Exercise instructions. Write out the data below in full, please. Keep every character as given.

Data for processing.
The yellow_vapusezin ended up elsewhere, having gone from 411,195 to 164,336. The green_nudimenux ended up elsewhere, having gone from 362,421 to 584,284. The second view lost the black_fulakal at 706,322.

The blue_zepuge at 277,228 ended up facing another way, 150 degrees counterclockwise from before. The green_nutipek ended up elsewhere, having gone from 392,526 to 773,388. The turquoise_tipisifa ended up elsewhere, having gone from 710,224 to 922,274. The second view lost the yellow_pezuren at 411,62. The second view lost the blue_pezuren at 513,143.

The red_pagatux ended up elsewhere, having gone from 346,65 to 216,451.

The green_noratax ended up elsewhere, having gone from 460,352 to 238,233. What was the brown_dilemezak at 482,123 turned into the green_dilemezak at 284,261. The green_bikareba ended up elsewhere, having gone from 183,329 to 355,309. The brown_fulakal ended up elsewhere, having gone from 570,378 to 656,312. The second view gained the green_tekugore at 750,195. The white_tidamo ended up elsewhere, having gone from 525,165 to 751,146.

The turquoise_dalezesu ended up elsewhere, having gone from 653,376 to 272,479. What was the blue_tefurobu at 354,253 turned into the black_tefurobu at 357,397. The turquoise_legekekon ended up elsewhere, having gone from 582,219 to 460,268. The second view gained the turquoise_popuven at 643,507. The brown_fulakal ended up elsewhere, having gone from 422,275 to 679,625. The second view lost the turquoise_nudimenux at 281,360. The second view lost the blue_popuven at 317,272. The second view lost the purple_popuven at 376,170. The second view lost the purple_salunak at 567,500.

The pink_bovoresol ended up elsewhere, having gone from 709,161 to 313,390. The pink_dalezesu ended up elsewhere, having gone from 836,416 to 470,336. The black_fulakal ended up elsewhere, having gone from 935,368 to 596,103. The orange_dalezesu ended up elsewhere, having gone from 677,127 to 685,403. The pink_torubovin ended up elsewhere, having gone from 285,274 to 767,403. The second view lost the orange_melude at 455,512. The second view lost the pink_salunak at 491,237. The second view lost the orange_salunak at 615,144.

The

Result below.
The yellow_vapusezin ended up elsewhere, having gone from 411,195 to 164,336. The green_nudimenux ended up elsewhere, having gone from 362,421 to 584,284. The second view lost the black_fulakal at 706,322.

The blue_zepuge at 277,228 ended up facing another way, 150 degrees counterclockwise from before. The green_nutipek ended up elsewhere, having gone from 392,526 to 773,388. The turquoise_tipisifa ended up elsewhere, having gone from 710,224 to 922,274. The second view lost the yellow_pezuren at 411,62. The second view lost the blue_pezuren at 513,143.

The red_pagatux ended up elsewhere, having gone from 346,65 to 216,451.

The green_noratax ended up elsewhere, having gone from 460,352 to 238,233. What was the brown_dilemezak at 482,123 turned into the green_dilemezak at 284,261. The green_bikareba ended up elsewhere, having gone from 183,329 to 355,309. The brown_fulakal ended up elsewhere, having gone from 570,378 to 656,312. The second view gained the green_tekugore at 750,195. The white_tidamo ended up elsewhere, having gone from 525,165 to 751,146.

The turquoise_dalezesu ended up elsewhere, having gone from 653,376 to 272,479. What was the blue_tefurobu at 354,253 turned into the black_tefurobu at 357,397. The turquoise_legekekon ended up elsewhere, having gone from 582,219 to 460,268. The second view gained the turquoise_popuven at 643,507. The brown_fulakal ended up elsewhere, having gone from 422,275 to 679,625. The second view lost the turquoise_nudimenux at 281,360. The second view lost the blue_popuven at 317,272. The second view lost the purple_popuven at 376,170. The second view lost the purple_salunak at 567,500.

The pink_bovoresol ended up elsewhere, having gone from 709,161 to 313,390. The pink_dalezesu ended up elsewhere, having gone from 836,416 to 470,336. The black_fulakal ended up elsewhere, having gone from 935,368 to 596,103. The orange_dalezesu ended up elsewhere, having gone from 677,127 to 685,403. The pink_torubovin ended up elsewhere, having gone from 285,274 to 767,403. The second view lost the orange_melude at 455,512. The second view lost the pink_salunak at 491,237. The second view lost the orange_salunak at 615,144.

The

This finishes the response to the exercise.